------ Dataset extract ------

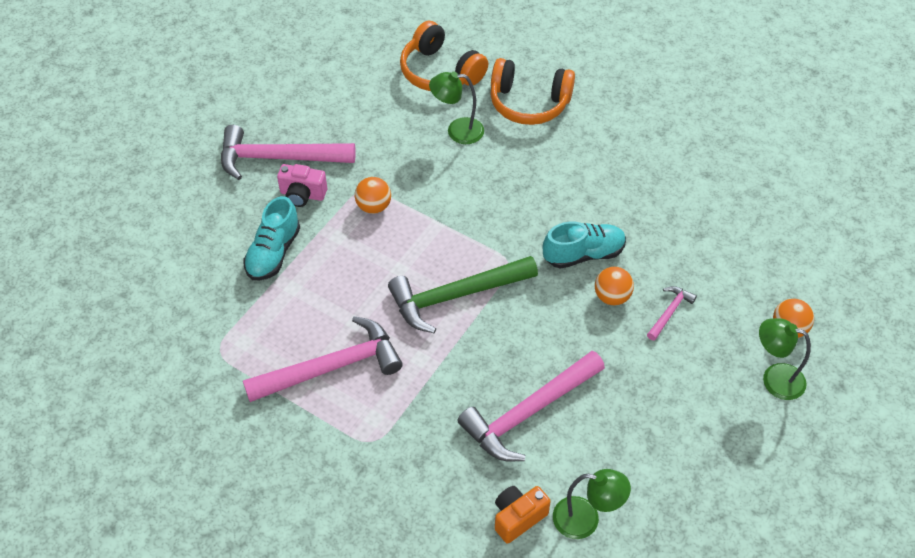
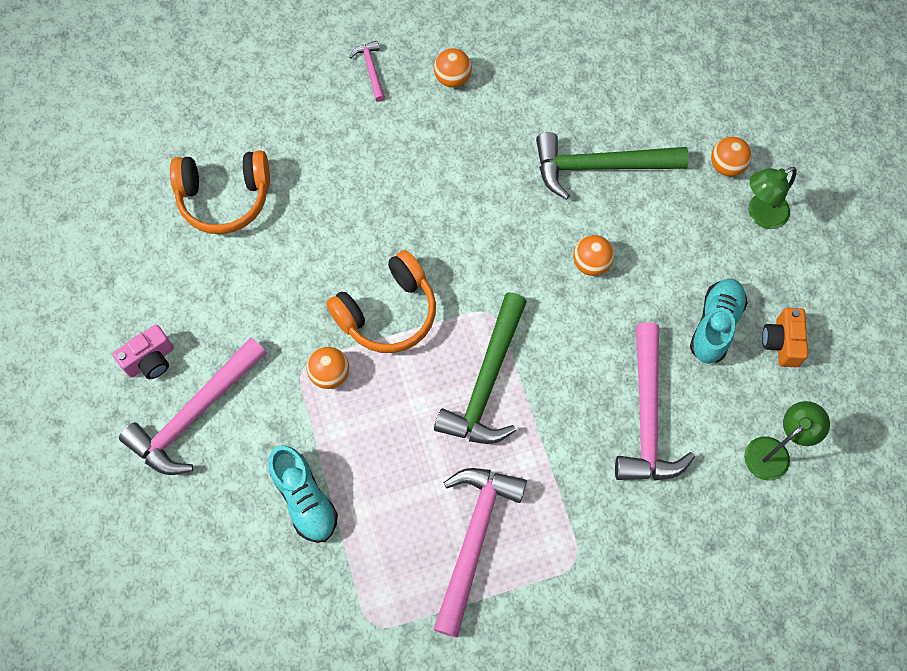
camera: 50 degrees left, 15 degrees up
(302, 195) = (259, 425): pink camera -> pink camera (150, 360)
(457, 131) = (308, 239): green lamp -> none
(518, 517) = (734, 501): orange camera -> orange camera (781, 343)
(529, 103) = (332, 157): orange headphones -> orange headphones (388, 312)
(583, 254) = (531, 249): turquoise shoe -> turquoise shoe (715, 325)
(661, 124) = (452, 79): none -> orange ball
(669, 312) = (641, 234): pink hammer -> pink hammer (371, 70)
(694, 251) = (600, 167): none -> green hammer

------

Show every line of the listing that includes the word "camera".

#### [Answer box]
camera: 50 degrees left, 15 degrees up
(302, 195) = (259, 425): pink camera -> pink camera (150, 360)
(518, 517) = (734, 501): orange camera -> orange camera (781, 343)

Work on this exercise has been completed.